▶ **Recorded data**
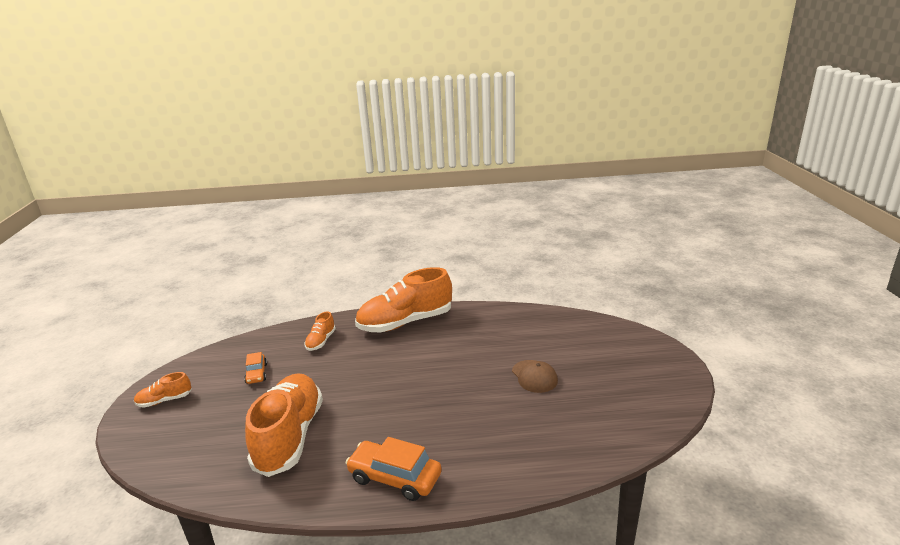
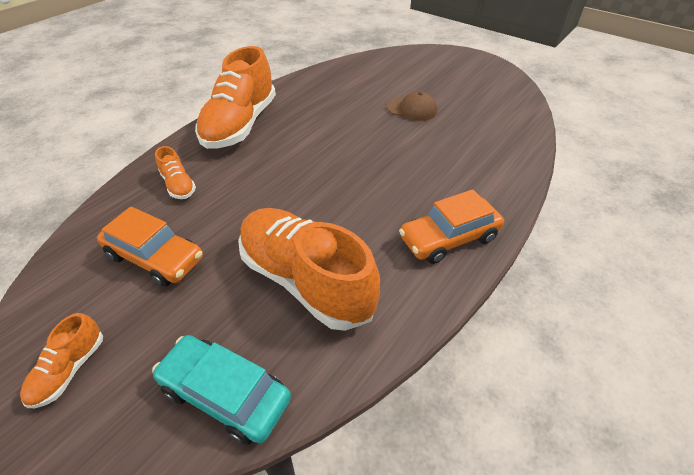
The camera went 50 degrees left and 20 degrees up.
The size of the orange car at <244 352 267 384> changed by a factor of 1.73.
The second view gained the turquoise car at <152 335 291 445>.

▶ **Exercise brief**
Without including any picture, write out the material above verbatim.

▶ **Your solution**
The camera went 50 degrees left and 20 degrees up.
The size of the orange car at <244 352 267 384> changed by a factor of 1.73.
The second view gained the turquoise car at <152 335 291 445>.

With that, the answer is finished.